• What you need to do
Pictures should be left out while the data beneath this task is written out word for word.

[Object transformation records]
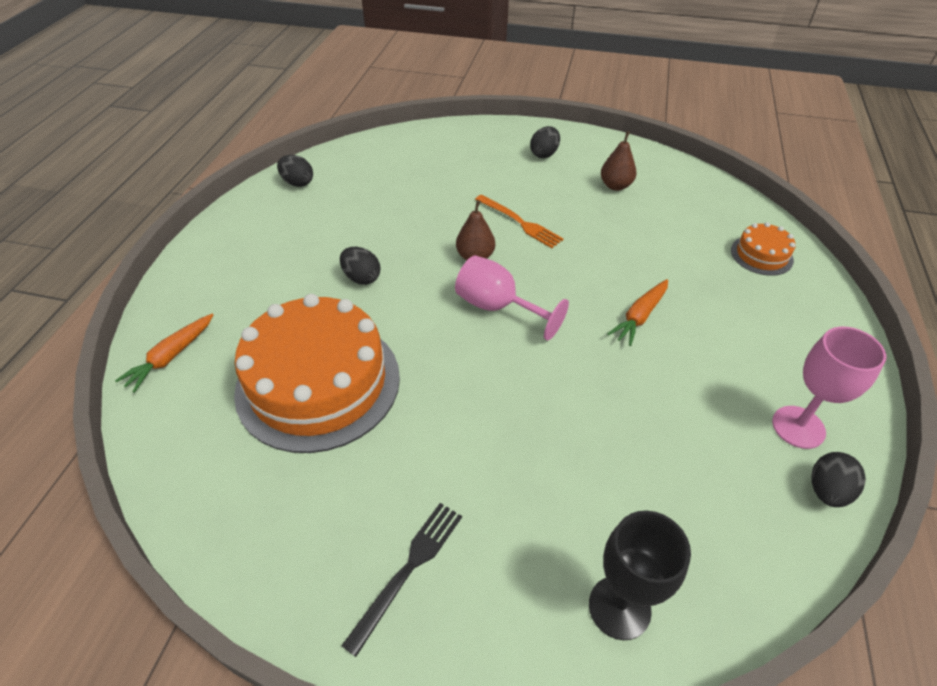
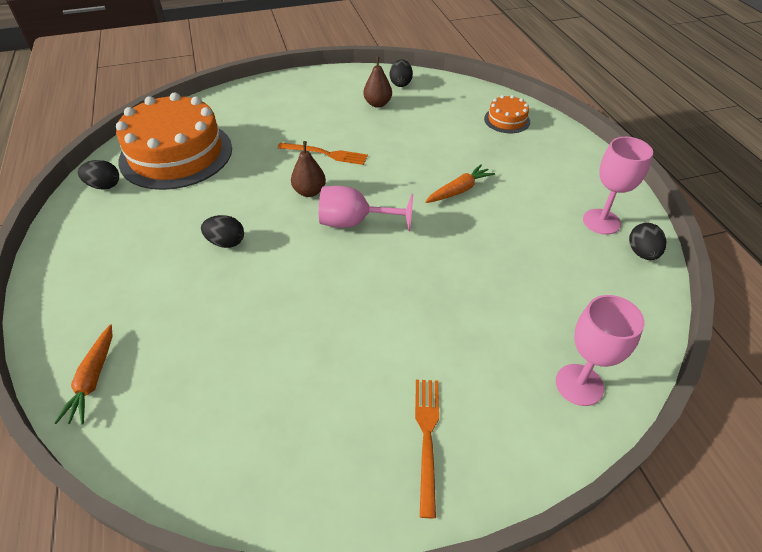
camera: 30 degrees left, 0 degrees up
(318, 383) = (251, 339): orange cake -> orange cake (176, 154)
(408, 570) = (427, 437): black fork -> orange fork
(544, 154) = (307, 96): black egg -> black egg (400, 83)
(619, 607) = (579, 384): black goblet -> pink goblet
(640, 317) = (459, 190): orange carrot -> orange carrot turned 135 degrees counterclockwise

• Exercise solution
camera: 30 degrees left, 0 degrees up
(318, 383) = (251, 339): orange cake -> orange cake (176, 154)
(408, 570) = (427, 437): black fork -> orange fork
(544, 154) = (307, 96): black egg -> black egg (400, 83)
(619, 607) = (579, 384): black goblet -> pink goblet
(640, 317) = (459, 190): orange carrot -> orange carrot turned 135 degrees counterclockwise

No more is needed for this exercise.